** EXERCISE OBJECTIVE **
Every line below between the one holding "black book: 2 -> 1" and the one holding "turquoise glue stick: 9 -> 12", inclusive, should be copied exactly, and no other line.

(Data entries)
=== Section Start ===
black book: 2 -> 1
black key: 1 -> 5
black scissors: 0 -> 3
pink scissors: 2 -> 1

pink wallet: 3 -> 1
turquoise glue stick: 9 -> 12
=== Section End ===
=== Section Start ===
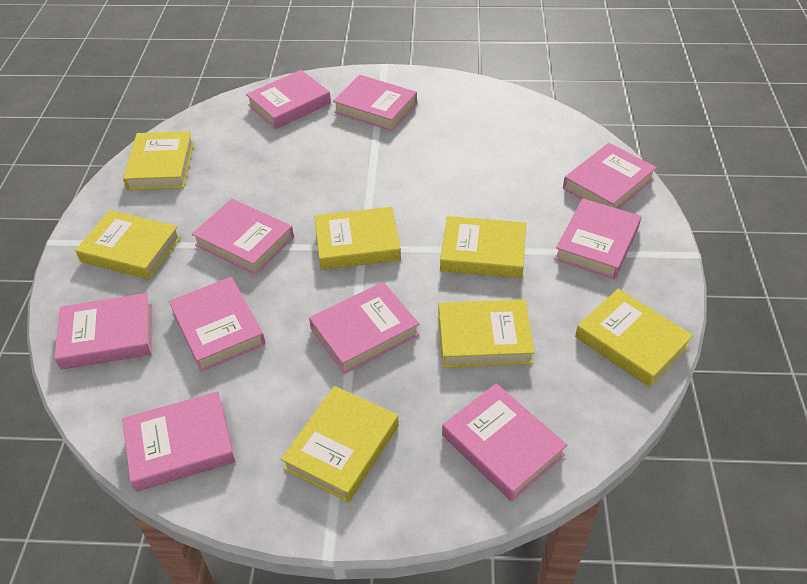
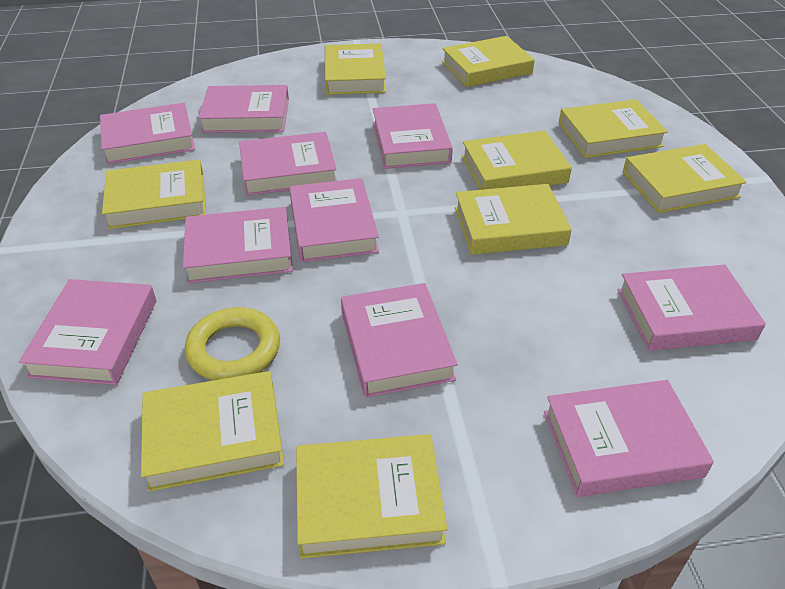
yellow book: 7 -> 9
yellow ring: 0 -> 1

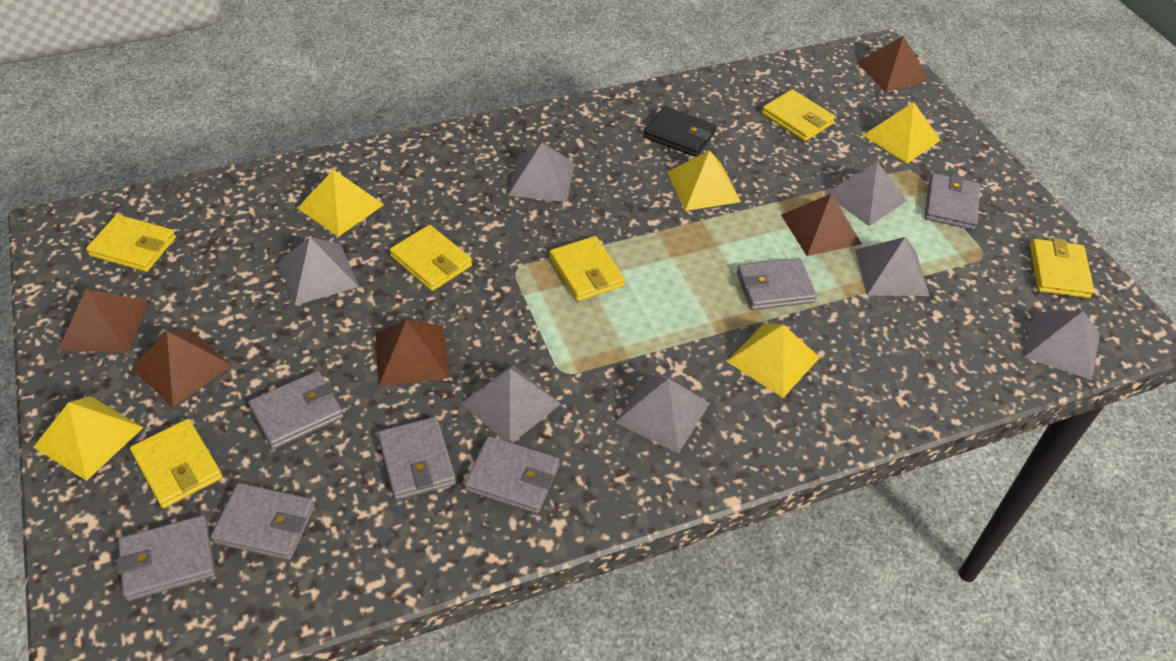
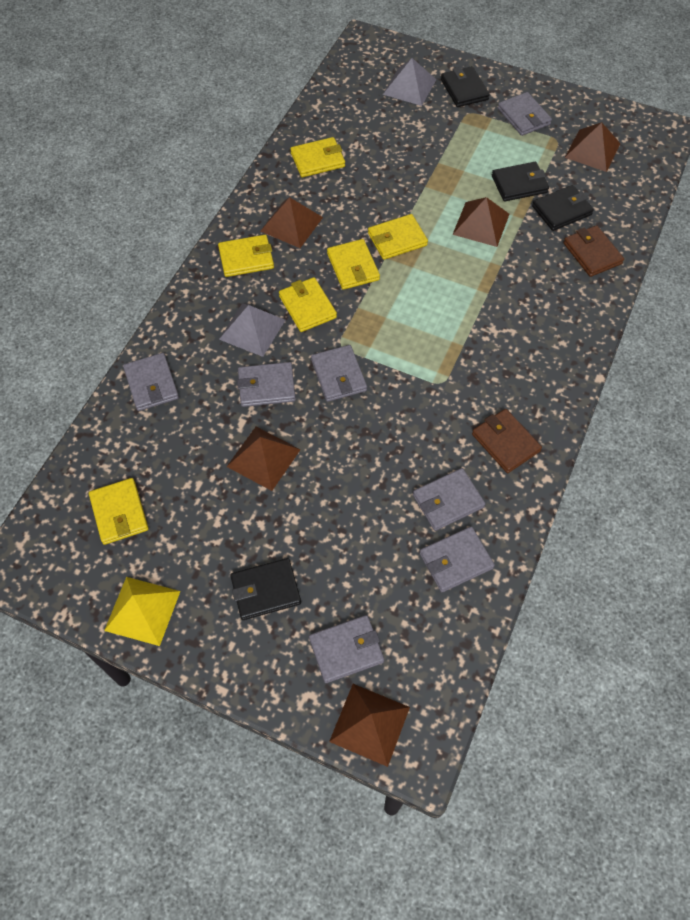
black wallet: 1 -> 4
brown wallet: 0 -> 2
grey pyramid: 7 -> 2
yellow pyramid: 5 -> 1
=== Section End ===
=== Section Start ===
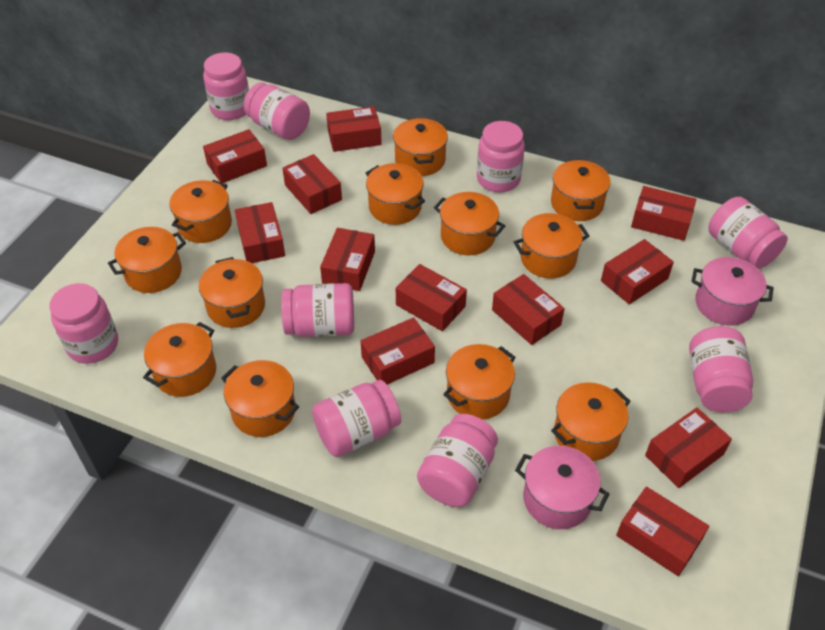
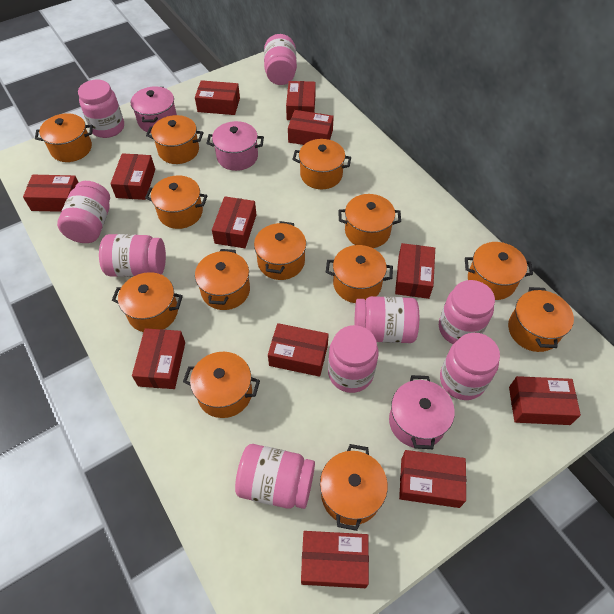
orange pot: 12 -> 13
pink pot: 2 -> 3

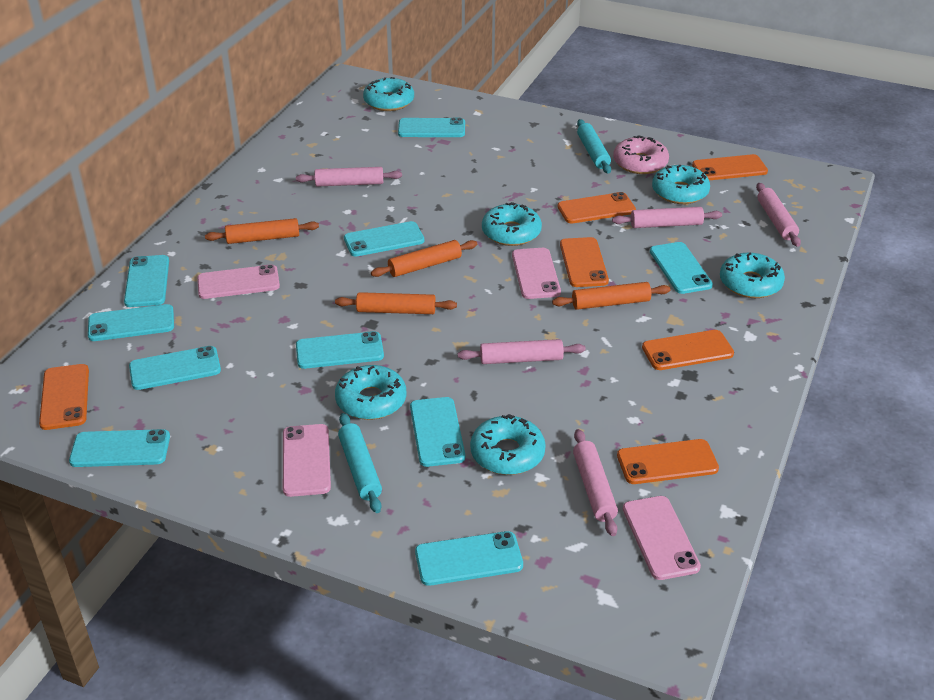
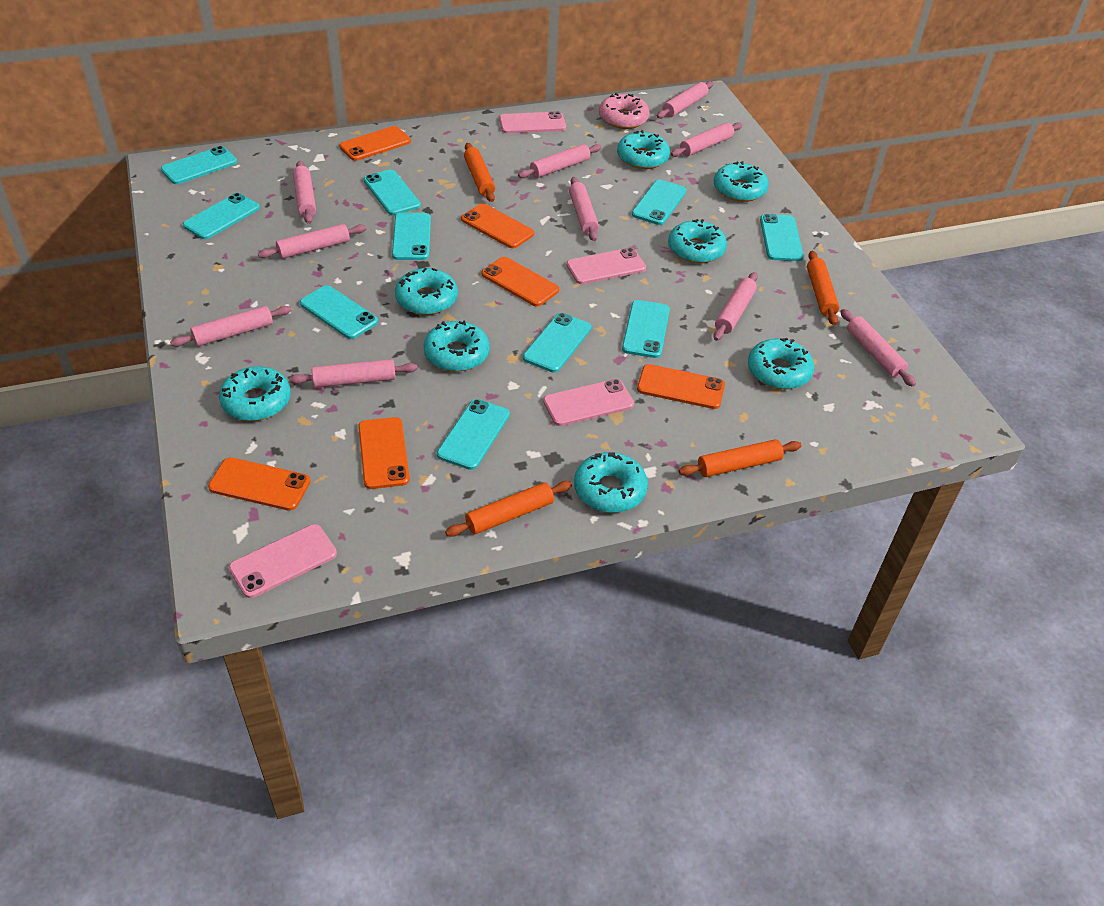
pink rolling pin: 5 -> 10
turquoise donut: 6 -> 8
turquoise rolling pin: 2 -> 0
=== Section End ===
** PROBLEM SOLUTION **
black book: 2 -> 1
black key: 1 -> 5
black scissors: 0 -> 3
pink scissors: 2 -> 1

pink wallet: 3 -> 1
turquoise glue stick: 9 -> 12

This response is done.